[What you are asked to do] Go over the data and copy out each line with "zener" in it.

[Data for processing]
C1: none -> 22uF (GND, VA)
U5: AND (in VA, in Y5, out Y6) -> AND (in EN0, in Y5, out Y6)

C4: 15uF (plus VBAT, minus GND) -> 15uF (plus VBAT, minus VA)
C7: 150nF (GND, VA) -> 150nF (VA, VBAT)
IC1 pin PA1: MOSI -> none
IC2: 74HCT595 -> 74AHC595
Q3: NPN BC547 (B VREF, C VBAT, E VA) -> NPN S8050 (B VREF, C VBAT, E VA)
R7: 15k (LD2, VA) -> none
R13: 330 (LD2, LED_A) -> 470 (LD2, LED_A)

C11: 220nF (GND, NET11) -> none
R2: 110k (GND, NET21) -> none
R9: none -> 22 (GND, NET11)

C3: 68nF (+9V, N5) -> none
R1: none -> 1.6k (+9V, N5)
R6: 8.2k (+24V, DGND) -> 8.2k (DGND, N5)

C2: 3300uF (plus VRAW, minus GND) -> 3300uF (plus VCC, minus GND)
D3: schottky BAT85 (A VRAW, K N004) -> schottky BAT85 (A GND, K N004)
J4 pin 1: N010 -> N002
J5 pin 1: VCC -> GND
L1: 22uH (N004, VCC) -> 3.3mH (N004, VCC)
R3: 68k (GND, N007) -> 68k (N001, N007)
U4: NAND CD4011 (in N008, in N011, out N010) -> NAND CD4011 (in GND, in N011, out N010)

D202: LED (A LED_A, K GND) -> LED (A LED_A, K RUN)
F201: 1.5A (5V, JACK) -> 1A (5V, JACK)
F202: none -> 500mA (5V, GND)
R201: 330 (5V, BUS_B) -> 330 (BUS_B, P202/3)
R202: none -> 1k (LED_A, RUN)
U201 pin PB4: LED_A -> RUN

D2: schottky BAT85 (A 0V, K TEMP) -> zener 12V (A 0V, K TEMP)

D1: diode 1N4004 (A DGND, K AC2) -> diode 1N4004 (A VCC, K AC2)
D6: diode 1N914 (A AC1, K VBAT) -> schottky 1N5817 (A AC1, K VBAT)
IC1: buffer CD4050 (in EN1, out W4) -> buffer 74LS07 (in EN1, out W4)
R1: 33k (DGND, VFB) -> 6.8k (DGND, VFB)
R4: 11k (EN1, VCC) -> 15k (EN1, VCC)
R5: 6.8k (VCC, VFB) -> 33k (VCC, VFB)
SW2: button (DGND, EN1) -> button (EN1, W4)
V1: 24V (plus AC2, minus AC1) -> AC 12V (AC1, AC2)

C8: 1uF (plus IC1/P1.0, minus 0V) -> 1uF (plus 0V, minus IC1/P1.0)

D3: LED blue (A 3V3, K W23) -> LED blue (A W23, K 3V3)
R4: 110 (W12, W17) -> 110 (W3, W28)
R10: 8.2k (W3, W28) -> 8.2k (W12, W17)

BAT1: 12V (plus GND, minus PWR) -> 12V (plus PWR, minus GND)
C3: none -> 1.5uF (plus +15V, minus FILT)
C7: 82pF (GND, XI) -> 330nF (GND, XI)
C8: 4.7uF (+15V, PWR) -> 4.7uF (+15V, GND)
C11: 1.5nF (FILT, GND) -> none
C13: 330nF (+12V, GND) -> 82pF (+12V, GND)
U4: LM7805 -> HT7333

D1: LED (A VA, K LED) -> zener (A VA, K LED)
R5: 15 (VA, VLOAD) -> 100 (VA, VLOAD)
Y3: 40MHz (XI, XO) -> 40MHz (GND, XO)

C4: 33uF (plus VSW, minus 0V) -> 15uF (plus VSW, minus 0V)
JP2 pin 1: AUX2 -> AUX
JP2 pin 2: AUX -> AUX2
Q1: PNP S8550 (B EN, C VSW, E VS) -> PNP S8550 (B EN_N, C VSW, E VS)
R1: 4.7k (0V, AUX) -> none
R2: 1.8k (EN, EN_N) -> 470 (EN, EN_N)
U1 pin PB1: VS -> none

[Answer for this exercise]
D2: schottky BAT85 (A 0V, K TEMP) -> zener 12V (A 0V, K TEMP)
D1: LED (A VA, K LED) -> zener (A VA, K LED)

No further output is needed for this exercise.